● **What you will do**: Only the lines holding "hexagon" are wanted; find them in the listing and return each one.
+ + + + + + +
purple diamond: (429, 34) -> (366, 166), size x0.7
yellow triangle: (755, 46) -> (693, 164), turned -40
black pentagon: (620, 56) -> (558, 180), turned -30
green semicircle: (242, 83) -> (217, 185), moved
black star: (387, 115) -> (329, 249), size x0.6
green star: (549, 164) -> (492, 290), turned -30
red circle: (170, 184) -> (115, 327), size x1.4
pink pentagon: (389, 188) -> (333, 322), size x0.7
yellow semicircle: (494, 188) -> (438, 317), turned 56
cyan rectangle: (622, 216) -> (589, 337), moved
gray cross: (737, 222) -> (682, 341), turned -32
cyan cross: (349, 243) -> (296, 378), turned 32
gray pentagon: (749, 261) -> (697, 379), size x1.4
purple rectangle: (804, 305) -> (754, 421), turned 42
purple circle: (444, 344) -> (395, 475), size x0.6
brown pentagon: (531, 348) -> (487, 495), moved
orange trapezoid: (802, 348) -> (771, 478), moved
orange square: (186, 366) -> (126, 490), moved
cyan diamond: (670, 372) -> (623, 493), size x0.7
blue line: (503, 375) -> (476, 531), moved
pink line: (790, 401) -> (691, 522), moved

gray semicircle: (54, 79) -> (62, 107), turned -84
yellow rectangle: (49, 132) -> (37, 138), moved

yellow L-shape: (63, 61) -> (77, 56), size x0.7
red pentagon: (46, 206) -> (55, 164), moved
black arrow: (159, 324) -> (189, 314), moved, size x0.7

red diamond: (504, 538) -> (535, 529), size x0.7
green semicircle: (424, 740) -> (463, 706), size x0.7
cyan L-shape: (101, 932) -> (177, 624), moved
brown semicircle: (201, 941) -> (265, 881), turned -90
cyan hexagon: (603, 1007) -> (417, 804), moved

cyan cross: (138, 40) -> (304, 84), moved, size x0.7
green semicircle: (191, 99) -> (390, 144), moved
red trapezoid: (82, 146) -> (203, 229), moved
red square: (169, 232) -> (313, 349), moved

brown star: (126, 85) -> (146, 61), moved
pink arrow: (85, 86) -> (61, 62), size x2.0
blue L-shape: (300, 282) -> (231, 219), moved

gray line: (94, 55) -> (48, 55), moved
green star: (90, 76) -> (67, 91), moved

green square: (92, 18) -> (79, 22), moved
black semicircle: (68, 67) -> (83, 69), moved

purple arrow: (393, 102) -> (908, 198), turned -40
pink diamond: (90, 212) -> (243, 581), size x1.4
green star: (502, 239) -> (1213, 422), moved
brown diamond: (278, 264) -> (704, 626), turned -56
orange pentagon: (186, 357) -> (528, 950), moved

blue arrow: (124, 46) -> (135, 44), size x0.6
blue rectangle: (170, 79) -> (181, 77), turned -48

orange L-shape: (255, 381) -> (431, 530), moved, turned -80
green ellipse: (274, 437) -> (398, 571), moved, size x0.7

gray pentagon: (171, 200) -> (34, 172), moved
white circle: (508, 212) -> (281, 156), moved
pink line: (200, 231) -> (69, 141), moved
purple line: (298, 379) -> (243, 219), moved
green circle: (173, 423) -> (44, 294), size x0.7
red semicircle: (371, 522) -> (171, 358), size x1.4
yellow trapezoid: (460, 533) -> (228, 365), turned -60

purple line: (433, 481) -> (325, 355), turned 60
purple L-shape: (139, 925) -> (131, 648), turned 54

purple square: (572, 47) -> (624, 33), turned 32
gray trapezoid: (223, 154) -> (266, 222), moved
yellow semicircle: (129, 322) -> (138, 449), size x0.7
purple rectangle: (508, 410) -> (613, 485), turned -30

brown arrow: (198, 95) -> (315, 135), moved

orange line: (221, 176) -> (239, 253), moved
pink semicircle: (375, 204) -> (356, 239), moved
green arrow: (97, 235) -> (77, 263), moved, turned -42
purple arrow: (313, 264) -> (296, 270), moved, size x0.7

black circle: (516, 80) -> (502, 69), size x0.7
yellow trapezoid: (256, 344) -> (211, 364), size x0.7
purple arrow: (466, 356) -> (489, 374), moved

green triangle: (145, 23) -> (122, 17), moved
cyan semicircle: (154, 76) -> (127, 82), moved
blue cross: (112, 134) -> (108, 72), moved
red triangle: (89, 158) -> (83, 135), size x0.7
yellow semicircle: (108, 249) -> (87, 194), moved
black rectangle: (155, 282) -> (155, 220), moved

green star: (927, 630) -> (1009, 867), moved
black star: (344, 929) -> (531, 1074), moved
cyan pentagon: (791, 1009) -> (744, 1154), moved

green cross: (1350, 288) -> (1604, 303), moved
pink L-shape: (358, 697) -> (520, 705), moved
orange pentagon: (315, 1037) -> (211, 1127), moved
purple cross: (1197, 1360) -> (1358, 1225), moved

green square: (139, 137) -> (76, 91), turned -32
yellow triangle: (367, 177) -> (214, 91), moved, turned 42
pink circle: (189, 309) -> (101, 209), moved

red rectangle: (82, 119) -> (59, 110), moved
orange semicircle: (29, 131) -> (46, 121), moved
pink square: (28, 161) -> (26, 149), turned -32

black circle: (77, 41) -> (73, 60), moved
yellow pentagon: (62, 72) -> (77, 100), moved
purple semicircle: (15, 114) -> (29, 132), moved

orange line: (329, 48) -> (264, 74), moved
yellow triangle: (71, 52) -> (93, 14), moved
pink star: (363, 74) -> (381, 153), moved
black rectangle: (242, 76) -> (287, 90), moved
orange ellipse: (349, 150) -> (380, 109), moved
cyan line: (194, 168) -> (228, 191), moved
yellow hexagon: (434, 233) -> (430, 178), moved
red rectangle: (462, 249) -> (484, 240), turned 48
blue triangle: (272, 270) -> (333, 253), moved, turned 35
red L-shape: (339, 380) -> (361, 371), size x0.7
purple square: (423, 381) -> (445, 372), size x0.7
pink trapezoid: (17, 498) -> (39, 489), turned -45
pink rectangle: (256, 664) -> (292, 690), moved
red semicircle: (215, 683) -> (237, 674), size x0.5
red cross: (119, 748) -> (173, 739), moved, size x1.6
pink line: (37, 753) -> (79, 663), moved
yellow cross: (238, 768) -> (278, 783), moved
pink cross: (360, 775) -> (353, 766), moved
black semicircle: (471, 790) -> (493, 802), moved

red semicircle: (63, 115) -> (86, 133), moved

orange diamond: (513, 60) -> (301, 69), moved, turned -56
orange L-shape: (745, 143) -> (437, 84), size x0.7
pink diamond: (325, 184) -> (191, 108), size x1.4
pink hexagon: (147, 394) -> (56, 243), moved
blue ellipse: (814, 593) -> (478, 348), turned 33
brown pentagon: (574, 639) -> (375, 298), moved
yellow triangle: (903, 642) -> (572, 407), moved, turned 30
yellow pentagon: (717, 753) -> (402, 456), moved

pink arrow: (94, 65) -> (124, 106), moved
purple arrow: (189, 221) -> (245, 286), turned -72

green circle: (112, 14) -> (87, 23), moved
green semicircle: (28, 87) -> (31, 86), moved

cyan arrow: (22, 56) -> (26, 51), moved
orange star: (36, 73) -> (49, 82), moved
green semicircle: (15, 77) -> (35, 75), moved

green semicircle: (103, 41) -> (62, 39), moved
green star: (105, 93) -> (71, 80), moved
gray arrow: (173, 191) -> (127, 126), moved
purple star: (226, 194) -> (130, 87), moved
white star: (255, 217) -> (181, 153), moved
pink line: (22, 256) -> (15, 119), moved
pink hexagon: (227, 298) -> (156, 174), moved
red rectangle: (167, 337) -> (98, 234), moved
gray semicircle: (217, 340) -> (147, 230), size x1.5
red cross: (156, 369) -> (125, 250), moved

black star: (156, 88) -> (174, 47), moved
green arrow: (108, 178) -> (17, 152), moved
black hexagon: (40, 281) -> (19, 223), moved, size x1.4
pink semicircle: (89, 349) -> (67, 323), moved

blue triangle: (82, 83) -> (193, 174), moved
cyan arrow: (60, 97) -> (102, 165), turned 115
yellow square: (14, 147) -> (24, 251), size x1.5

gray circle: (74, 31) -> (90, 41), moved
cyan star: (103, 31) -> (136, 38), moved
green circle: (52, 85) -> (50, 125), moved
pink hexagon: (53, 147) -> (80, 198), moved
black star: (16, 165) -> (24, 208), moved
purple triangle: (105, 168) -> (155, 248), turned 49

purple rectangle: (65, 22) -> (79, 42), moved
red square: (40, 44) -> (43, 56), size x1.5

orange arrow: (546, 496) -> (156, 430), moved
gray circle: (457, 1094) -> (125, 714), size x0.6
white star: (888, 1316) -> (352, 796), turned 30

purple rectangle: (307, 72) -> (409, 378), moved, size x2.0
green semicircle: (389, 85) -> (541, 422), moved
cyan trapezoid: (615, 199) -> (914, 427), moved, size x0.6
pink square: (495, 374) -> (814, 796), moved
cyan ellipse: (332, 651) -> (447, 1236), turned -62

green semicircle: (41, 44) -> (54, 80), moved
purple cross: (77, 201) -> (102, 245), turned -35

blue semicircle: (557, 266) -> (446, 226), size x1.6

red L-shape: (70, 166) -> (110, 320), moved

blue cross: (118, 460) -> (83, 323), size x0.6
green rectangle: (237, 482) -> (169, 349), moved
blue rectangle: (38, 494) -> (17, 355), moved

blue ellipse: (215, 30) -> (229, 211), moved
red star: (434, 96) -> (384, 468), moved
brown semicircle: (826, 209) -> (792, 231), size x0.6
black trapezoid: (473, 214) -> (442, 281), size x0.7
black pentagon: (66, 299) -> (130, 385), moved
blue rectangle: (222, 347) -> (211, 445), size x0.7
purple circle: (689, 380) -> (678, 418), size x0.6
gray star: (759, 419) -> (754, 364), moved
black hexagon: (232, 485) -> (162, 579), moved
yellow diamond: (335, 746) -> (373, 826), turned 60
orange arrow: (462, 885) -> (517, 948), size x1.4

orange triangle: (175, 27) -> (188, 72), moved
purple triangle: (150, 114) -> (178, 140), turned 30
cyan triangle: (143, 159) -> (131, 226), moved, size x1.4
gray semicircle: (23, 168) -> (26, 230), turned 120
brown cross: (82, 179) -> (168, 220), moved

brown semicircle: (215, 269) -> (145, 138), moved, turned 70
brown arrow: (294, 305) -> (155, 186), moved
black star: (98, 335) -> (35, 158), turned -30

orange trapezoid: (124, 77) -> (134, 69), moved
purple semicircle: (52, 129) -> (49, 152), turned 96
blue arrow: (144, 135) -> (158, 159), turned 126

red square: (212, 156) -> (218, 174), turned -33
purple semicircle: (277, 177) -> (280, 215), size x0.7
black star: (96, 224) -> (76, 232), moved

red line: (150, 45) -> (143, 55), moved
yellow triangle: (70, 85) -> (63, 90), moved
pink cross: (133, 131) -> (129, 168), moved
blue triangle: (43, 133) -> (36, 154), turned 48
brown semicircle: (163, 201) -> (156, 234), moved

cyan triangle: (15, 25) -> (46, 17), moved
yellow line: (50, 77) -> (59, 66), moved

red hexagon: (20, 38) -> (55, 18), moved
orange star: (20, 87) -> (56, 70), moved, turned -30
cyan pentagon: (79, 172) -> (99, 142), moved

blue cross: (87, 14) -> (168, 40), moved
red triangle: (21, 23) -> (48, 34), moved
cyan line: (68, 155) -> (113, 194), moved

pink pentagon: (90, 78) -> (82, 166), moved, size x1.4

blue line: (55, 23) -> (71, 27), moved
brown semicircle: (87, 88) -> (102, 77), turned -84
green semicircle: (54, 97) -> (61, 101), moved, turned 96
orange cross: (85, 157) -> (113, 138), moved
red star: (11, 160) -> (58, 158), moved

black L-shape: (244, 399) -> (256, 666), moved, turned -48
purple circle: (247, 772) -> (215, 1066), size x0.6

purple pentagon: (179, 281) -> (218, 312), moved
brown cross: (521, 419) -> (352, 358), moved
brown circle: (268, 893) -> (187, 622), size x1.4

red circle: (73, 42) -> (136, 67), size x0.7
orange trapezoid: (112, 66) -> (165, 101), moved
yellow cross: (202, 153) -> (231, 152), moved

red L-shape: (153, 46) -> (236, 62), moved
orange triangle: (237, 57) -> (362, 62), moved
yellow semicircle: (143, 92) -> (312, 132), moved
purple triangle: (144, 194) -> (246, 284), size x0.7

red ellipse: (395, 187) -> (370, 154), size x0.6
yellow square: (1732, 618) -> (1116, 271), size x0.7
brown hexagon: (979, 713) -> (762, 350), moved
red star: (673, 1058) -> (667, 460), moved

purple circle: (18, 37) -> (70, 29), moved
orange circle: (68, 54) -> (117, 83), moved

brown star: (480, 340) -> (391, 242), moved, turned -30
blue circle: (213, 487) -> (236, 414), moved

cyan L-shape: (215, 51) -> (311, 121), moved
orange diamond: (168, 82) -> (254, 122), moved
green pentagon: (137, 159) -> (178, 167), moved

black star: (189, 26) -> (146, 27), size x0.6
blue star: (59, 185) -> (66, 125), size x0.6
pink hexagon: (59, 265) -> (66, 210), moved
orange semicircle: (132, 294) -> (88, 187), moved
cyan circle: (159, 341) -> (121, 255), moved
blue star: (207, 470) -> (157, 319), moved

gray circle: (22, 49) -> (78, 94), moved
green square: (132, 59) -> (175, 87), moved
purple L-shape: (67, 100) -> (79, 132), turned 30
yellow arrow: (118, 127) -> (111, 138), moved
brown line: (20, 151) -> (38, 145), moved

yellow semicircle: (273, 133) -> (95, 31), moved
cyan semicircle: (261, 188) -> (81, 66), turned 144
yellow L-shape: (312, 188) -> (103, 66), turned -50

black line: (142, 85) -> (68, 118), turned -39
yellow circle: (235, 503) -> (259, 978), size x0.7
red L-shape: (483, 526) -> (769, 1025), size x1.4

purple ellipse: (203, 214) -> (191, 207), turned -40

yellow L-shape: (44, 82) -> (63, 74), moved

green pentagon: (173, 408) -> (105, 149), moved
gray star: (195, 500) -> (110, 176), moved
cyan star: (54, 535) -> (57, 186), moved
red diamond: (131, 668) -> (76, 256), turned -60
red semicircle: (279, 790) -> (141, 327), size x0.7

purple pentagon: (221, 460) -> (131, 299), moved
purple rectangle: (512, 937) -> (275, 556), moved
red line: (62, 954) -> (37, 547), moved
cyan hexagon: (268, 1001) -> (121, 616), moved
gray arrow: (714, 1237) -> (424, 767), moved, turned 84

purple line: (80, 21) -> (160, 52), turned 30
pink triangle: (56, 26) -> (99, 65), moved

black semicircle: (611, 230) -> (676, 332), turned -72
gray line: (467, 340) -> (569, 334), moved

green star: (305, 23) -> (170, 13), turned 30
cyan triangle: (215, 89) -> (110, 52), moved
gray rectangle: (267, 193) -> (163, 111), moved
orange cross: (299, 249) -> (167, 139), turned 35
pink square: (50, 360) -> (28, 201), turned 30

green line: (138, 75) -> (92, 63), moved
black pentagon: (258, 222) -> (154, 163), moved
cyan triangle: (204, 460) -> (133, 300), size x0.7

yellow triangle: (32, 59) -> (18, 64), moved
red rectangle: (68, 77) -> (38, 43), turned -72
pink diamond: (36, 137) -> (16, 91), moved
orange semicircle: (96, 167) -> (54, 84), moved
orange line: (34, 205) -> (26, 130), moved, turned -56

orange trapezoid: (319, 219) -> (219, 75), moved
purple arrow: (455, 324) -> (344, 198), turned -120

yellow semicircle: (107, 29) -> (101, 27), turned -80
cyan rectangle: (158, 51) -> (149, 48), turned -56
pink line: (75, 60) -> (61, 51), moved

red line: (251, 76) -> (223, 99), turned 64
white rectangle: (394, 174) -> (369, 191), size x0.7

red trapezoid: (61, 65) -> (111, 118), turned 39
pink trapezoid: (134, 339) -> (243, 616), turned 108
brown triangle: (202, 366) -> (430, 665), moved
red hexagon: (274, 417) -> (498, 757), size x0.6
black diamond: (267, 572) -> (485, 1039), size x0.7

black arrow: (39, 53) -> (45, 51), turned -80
+ + + + + + +
● **Answer box**:
cyan hexagon: (603, 1007) -> (417, 804), moved
yellow hexagon: (434, 233) -> (430, 178), moved
pink hexagon: (147, 394) -> (56, 243), moved
pink hexagon: (227, 298) -> (156, 174), moved
black hexagon: (40, 281) -> (19, 223), moved, size x1.4
pink hexagon: (53, 147) -> (80, 198), moved
black hexagon: (232, 485) -> (162, 579), moved
red hexagon: (20, 38) -> (55, 18), moved
brown hexagon: (979, 713) -> (762, 350), moved
pink hexagon: (59, 265) -> (66, 210), moved
cyan hexagon: (268, 1001) -> (121, 616), moved
red hexagon: (274, 417) -> (498, 757), size x0.6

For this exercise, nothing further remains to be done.